▶ [Task to carry out]:
What is needed is an exact transcription of every entry below.
Given records START
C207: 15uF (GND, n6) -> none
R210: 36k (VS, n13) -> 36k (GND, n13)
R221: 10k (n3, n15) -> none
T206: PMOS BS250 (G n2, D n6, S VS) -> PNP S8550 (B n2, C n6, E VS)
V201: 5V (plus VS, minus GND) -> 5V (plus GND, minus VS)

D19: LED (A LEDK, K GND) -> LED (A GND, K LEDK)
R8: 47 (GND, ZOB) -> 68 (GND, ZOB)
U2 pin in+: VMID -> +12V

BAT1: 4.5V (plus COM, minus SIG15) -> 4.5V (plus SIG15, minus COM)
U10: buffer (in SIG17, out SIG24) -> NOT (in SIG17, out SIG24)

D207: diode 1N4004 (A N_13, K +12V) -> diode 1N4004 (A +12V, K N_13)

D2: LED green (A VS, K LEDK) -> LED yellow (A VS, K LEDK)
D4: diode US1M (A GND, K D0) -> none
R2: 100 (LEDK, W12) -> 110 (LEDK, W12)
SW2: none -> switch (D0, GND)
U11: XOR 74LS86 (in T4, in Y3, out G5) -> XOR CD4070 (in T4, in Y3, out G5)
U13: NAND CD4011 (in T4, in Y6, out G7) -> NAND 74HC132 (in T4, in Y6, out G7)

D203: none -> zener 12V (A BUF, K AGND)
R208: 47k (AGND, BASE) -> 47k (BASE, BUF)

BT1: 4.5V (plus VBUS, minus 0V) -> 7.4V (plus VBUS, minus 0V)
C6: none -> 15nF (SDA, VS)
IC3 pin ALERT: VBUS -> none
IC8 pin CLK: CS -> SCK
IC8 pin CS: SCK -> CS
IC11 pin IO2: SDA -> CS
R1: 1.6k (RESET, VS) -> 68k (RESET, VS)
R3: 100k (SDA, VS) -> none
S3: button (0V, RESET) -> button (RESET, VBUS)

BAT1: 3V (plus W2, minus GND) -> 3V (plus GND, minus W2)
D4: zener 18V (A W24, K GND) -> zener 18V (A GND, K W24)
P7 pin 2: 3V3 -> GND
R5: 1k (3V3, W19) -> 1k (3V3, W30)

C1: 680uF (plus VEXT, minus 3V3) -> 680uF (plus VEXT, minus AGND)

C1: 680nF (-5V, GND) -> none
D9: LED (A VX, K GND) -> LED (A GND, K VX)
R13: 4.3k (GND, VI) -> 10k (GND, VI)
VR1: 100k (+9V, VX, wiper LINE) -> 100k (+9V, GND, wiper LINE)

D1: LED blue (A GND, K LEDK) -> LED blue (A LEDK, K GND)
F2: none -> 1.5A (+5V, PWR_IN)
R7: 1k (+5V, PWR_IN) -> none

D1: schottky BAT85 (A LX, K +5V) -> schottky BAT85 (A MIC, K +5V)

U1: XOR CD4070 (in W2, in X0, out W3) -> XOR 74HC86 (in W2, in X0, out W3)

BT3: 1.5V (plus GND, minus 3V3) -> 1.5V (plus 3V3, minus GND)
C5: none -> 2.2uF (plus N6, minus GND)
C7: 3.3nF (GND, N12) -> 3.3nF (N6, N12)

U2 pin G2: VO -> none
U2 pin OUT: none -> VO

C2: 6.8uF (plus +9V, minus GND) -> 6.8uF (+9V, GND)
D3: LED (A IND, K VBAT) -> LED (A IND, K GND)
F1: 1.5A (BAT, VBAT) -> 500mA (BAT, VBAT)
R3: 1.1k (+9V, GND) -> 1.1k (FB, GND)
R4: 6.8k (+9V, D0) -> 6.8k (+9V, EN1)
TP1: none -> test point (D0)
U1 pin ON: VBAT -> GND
Given records END
▶ [Result of the task]:
C207: 15uF (GND, n6) -> none
R210: 36k (VS, n13) -> 36k (GND, n13)
R221: 10k (n3, n15) -> none
T206: PMOS BS250 (G n2, D n6, S VS) -> PNP S8550 (B n2, C n6, E VS)
V201: 5V (plus VS, minus GND) -> 5V (plus GND, minus VS)

D19: LED (A LEDK, K GND) -> LED (A GND, K LEDK)
R8: 47 (GND, ZOB) -> 68 (GND, ZOB)
U2 pin in+: VMID -> +12V

BAT1: 4.5V (plus COM, minus SIG15) -> 4.5V (plus SIG15, minus COM)
U10: buffer (in SIG17, out SIG24) -> NOT (in SIG17, out SIG24)

D207: diode 1N4004 (A N_13, K +12V) -> diode 1N4004 (A +12V, K N_13)

D2: LED green (A VS, K LEDK) -> LED yellow (A VS, K LEDK)
D4: diode US1M (A GND, K D0) -> none
R2: 100 (LEDK, W12) -> 110 (LEDK, W12)
SW2: none -> switch (D0, GND)
U11: XOR 74LS86 (in T4, in Y3, out G5) -> XOR CD4070 (in T4, in Y3, out G5)
U13: NAND CD4011 (in T4, in Y6, out G7) -> NAND 74HC132 (in T4, in Y6, out G7)

D203: none -> zener 12V (A BUF, K AGND)
R208: 47k (AGND, BASE) -> 47k (BASE, BUF)

BT1: 4.5V (plus VBUS, minus 0V) -> 7.4V (plus VBUS, minus 0V)
C6: none -> 15nF (SDA, VS)
IC3 pin ALERT: VBUS -> none
IC8 pin CLK: CS -> SCK
IC8 pin CS: SCK -> CS
IC11 pin IO2: SDA -> CS
R1: 1.6k (RESET, VS) -> 68k (RESET, VS)
R3: 100k (SDA, VS) -> none
S3: button (0V, RESET) -> button (RESET, VBUS)

BAT1: 3V (plus W2, minus GND) -> 3V (plus GND, minus W2)
D4: zener 18V (A W24, K GND) -> zener 18V (A GND, K W24)
P7 pin 2: 3V3 -> GND
R5: 1k (3V3, W19) -> 1k (3V3, W30)

C1: 680uF (plus VEXT, minus 3V3) -> 680uF (plus VEXT, minus AGND)

C1: 680nF (-5V, GND) -> none
D9: LED (A VX, K GND) -> LED (A GND, K VX)
R13: 4.3k (GND, VI) -> 10k (GND, VI)
VR1: 100k (+9V, VX, wiper LINE) -> 100k (+9V, GND, wiper LINE)

D1: LED blue (A GND, K LEDK) -> LED blue (A LEDK, K GND)
F2: none -> 1.5A (+5V, PWR_IN)
R7: 1k (+5V, PWR_IN) -> none

D1: schottky BAT85 (A LX, K +5V) -> schottky BAT85 (A MIC, K +5V)

U1: XOR CD4070 (in W2, in X0, out W3) -> XOR 74HC86 (in W2, in X0, out W3)

BT3: 1.5V (plus GND, minus 3V3) -> 1.5V (plus 3V3, minus GND)
C5: none -> 2.2uF (plus N6, minus GND)
C7: 3.3nF (GND, N12) -> 3.3nF (N6, N12)

U2 pin G2: VO -> none
U2 pin OUT: none -> VO

C2: 6.8uF (plus +9V, minus GND) -> 6.8uF (+9V, GND)
D3: LED (A IND, K VBAT) -> LED (A IND, K GND)
F1: 1.5A (BAT, VBAT) -> 500mA (BAT, VBAT)
R3: 1.1k (+9V, GND) -> 1.1k (FB, GND)
R4: 6.8k (+9V, D0) -> 6.8k (+9V, EN1)
TP1: none -> test point (D0)
U1 pin ON: VBAT -> GND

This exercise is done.